Before and after images:
◆ ◆ ◆ ◆ ◆ ◆ ◆
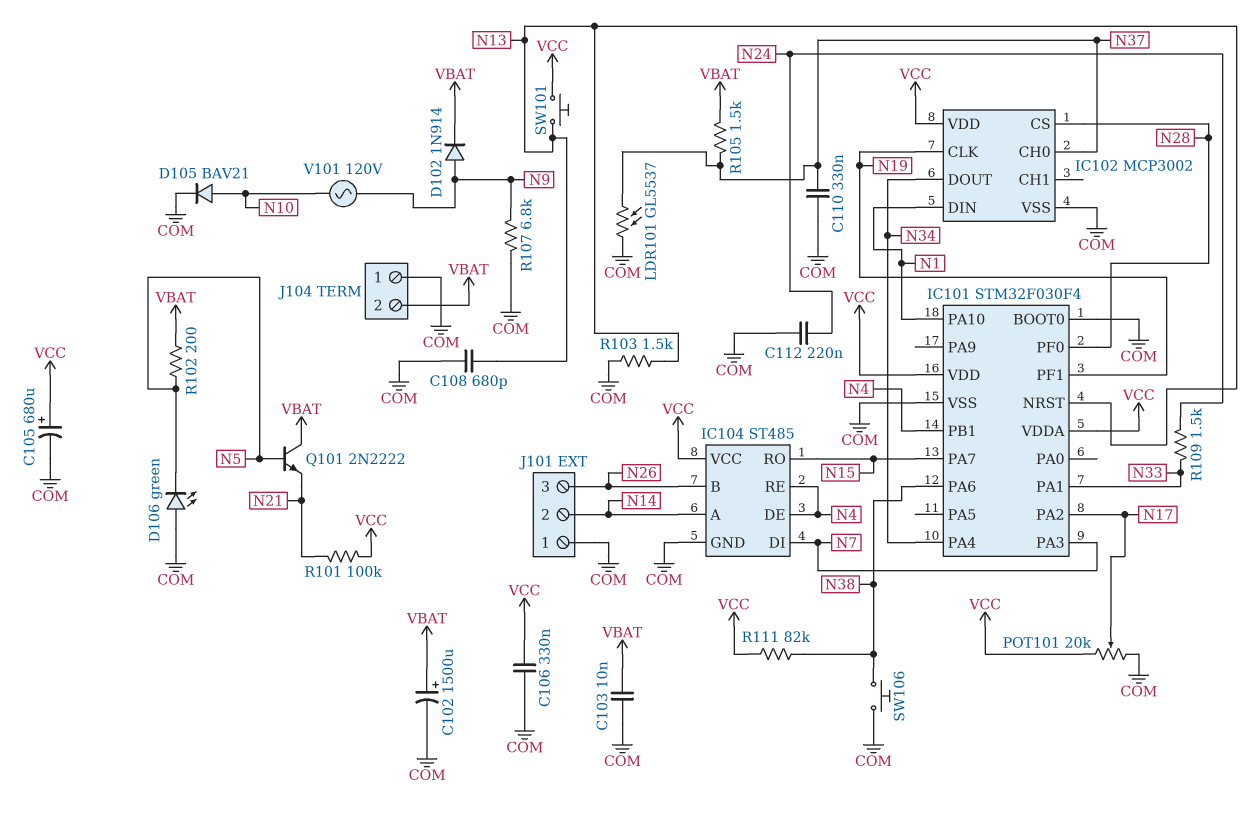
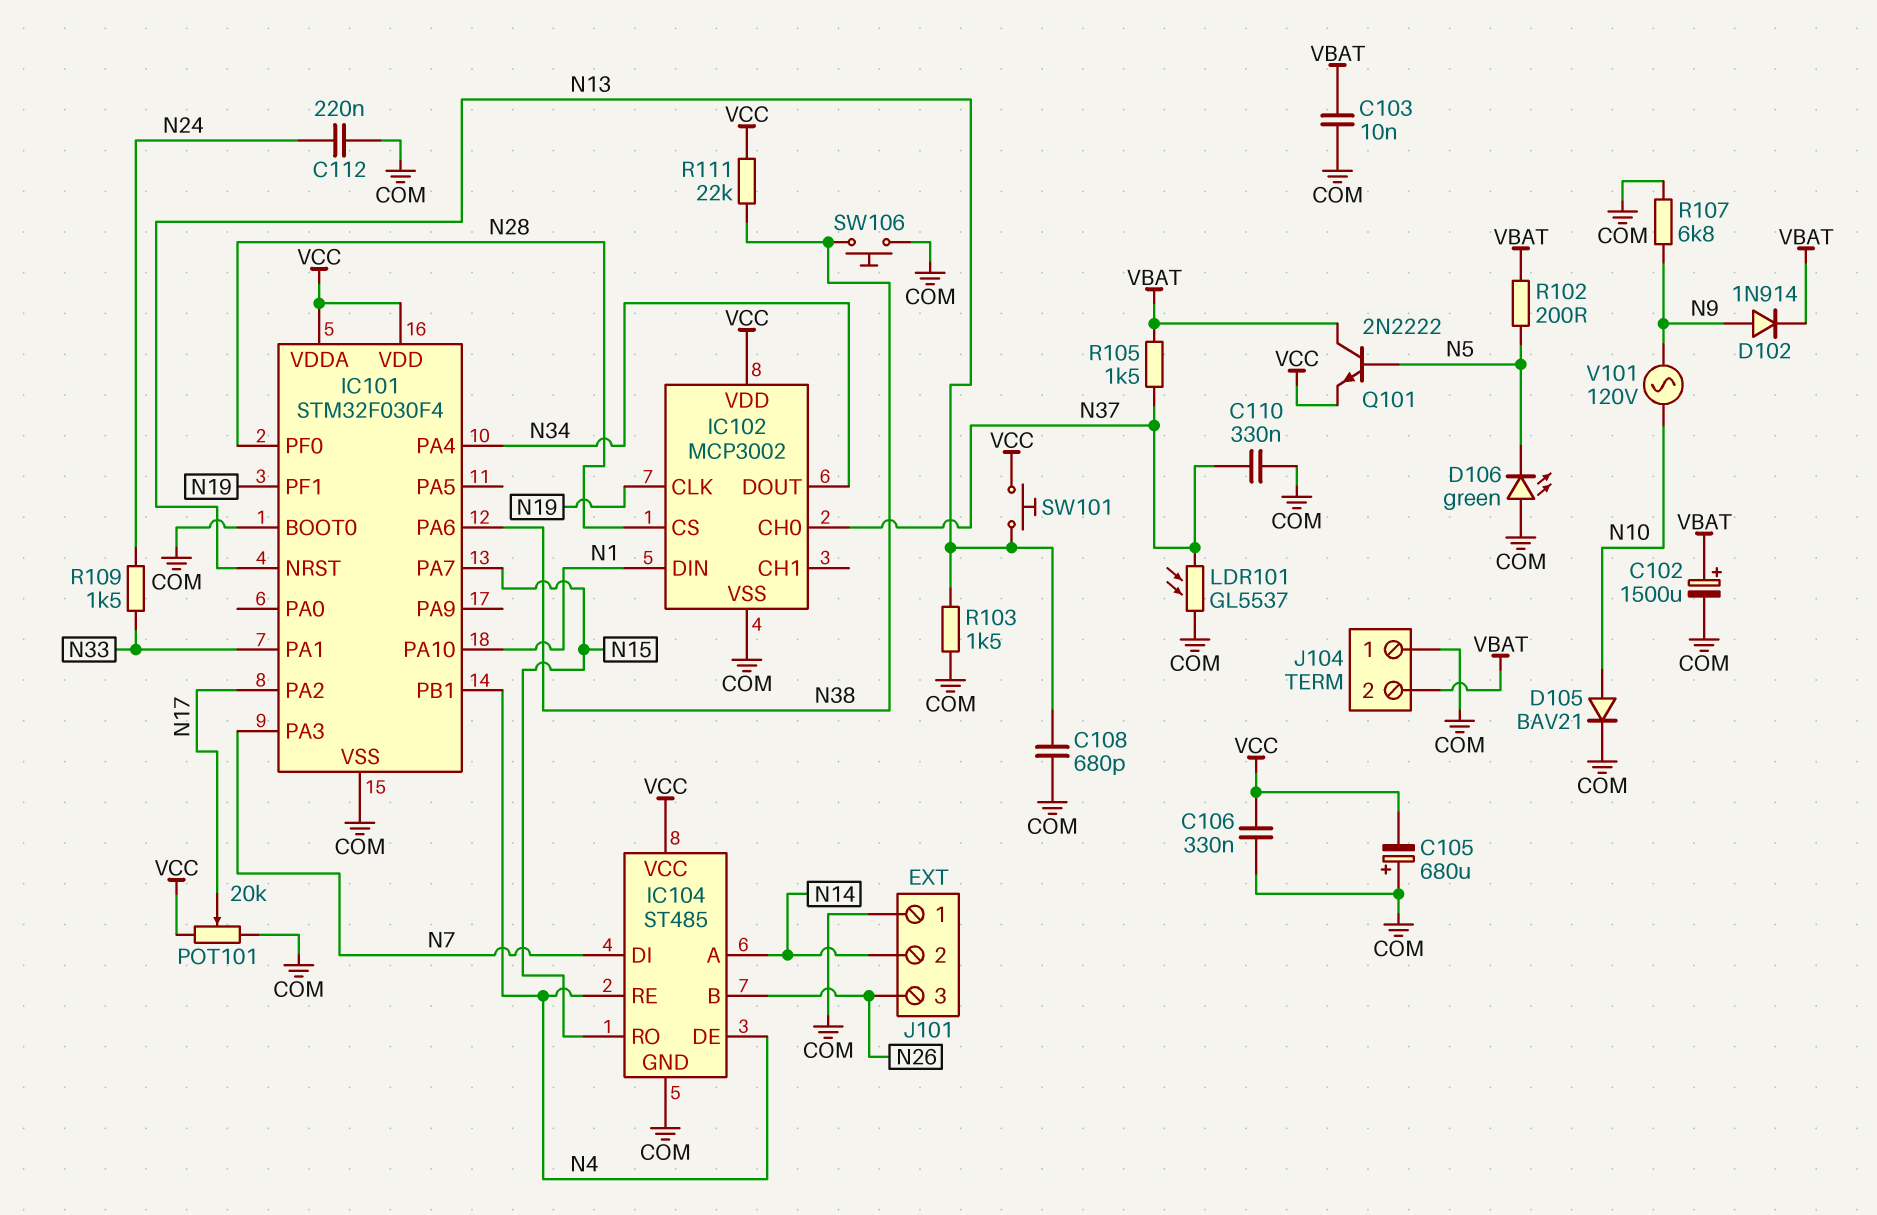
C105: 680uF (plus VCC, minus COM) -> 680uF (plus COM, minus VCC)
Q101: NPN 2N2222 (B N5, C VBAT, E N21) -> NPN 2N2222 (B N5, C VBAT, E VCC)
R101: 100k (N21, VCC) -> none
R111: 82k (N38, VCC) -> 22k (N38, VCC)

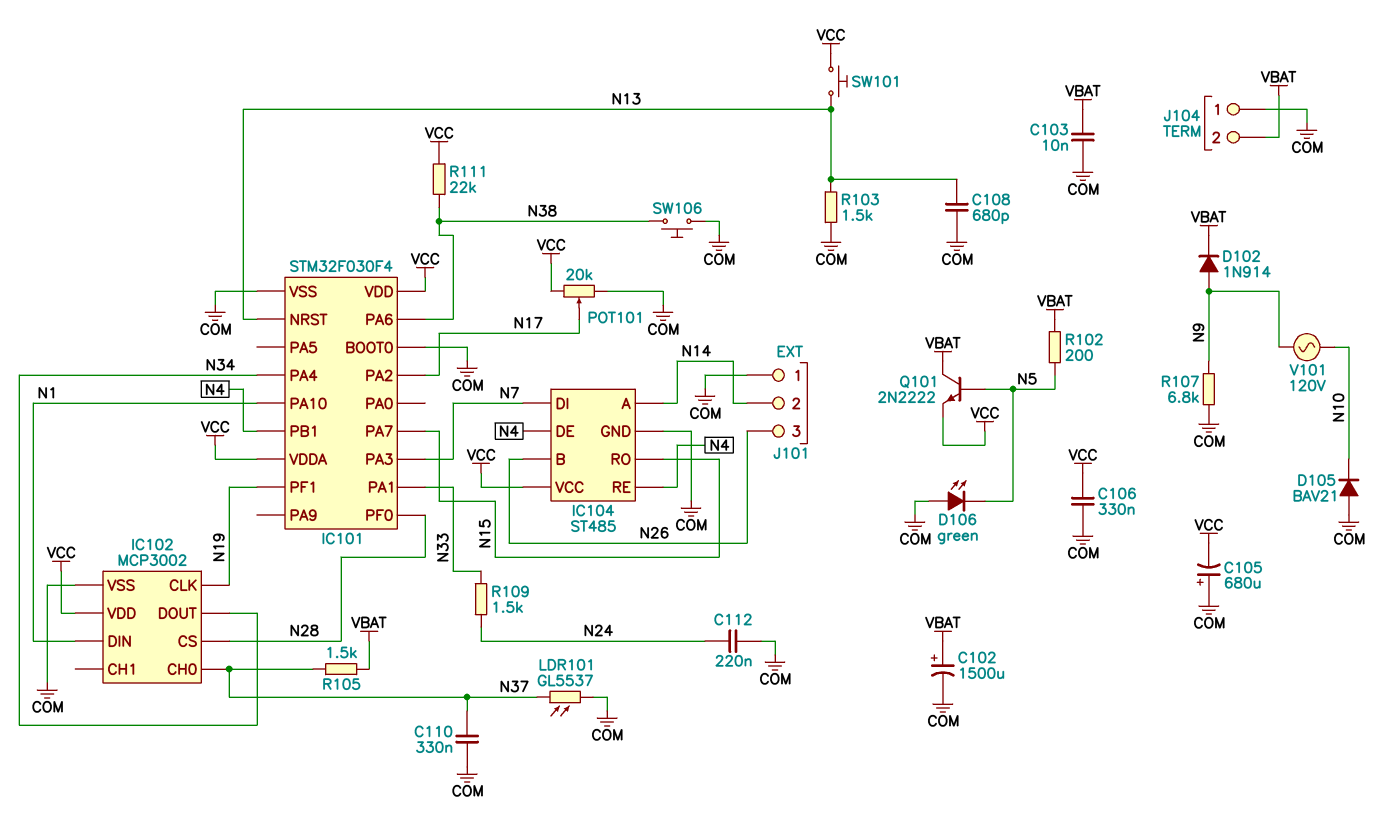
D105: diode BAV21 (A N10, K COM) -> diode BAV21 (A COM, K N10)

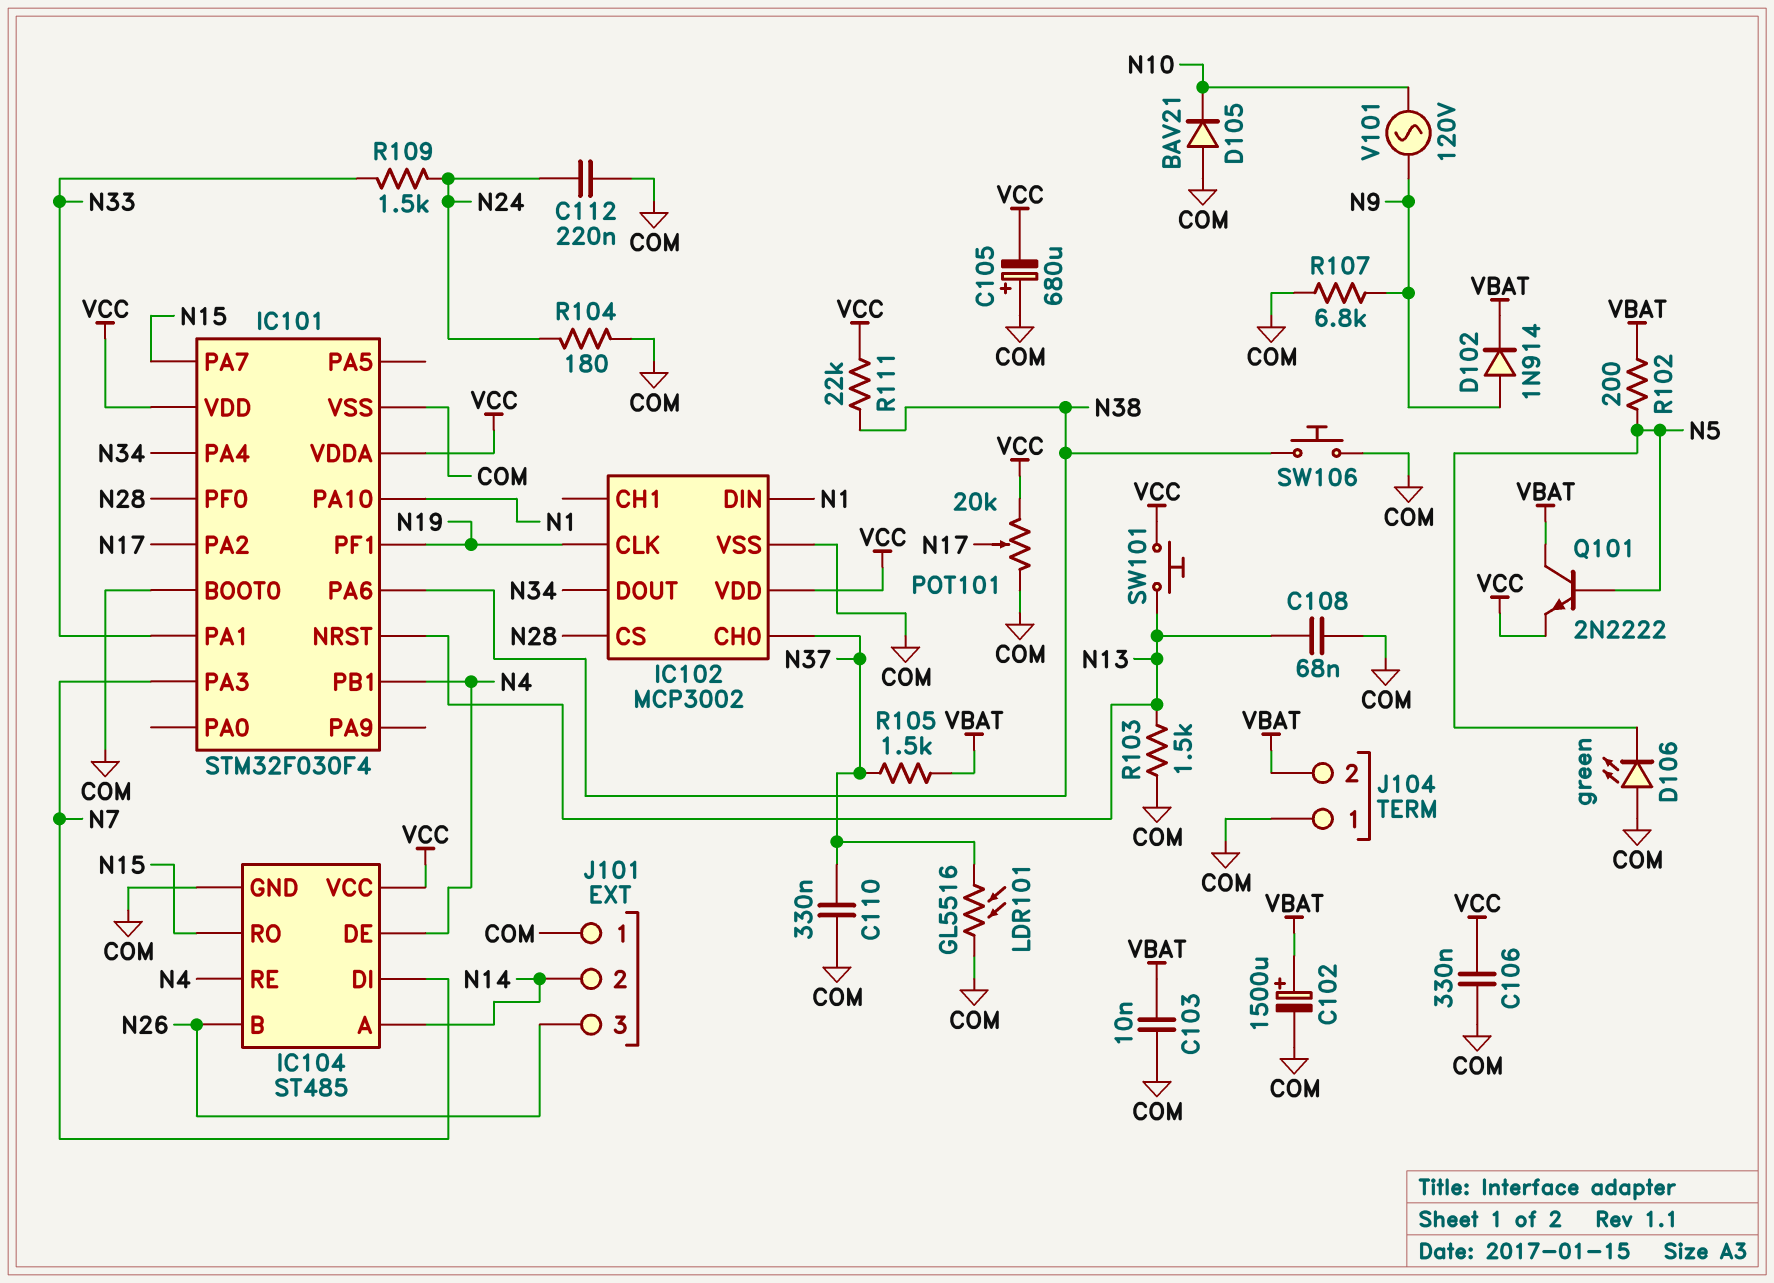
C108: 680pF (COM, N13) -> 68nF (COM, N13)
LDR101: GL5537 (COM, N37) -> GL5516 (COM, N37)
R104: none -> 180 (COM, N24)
◆ ◆ ◆ ◆ ◆ ◆ ◆
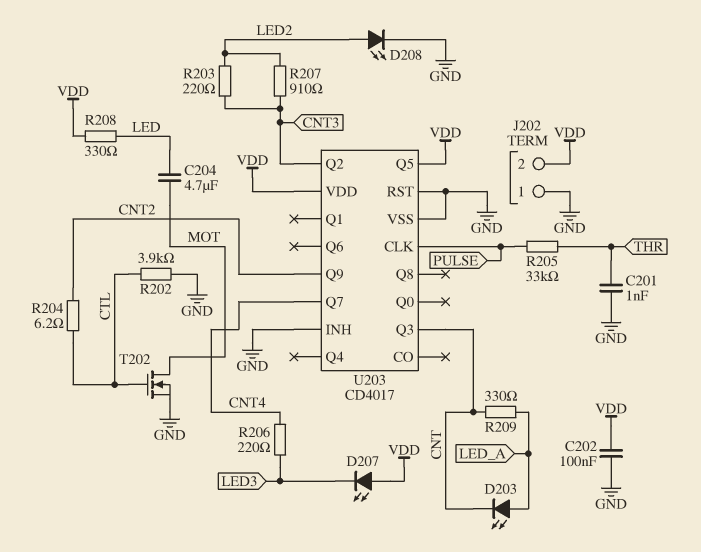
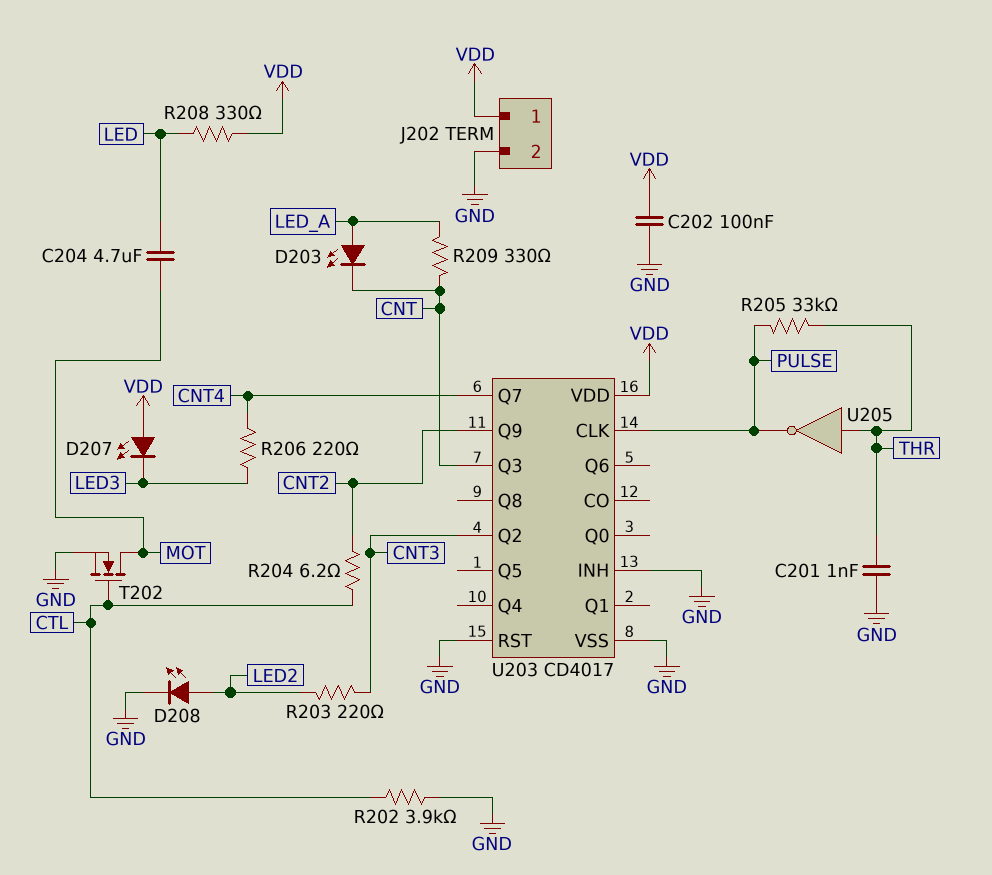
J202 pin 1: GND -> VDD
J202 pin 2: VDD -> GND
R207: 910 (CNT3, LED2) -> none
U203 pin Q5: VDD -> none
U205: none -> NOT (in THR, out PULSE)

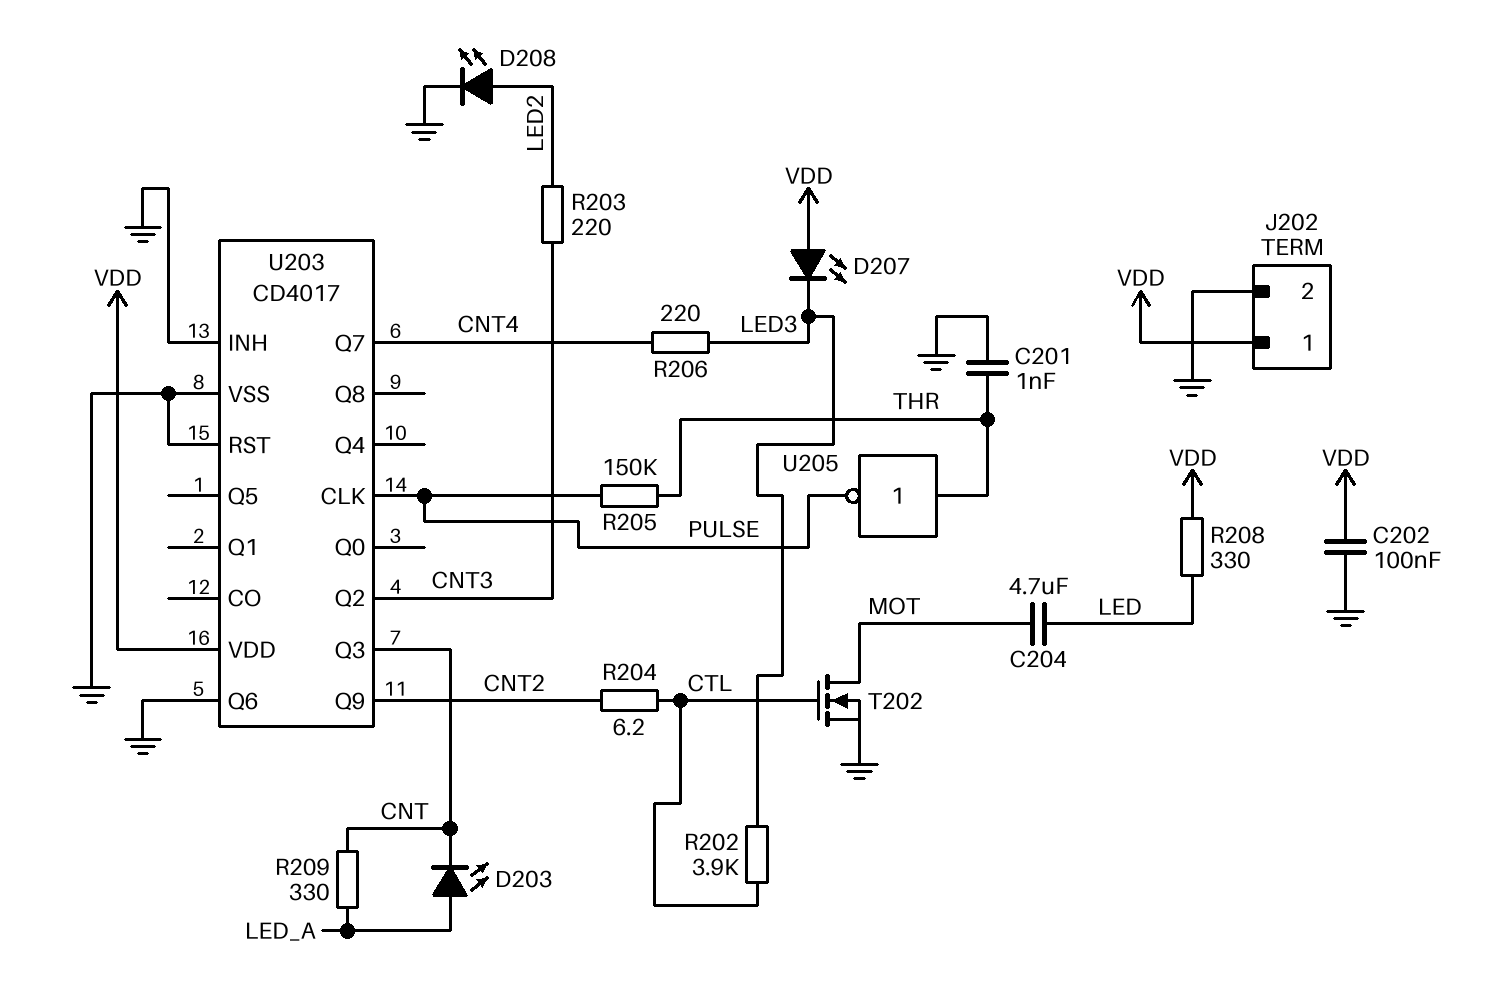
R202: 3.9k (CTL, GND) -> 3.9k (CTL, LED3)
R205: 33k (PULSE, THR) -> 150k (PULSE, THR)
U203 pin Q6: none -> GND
◆ ◆ ◆ ◆ ◆ ◆ ◆
[Exercise aim] Please copy, exactly and with nothing else, the lines above beginning at the line that has "R202: 3.9k (CTL, GND) -> 3.9k (CTL, LED3)" and ending with the line that has "U203 pin Q6: none -> GND".

[Task answer]
R202: 3.9k (CTL, GND) -> 3.9k (CTL, LED3)
R205: 33k (PULSE, THR) -> 150k (PULSE, THR)
U203 pin Q6: none -> GND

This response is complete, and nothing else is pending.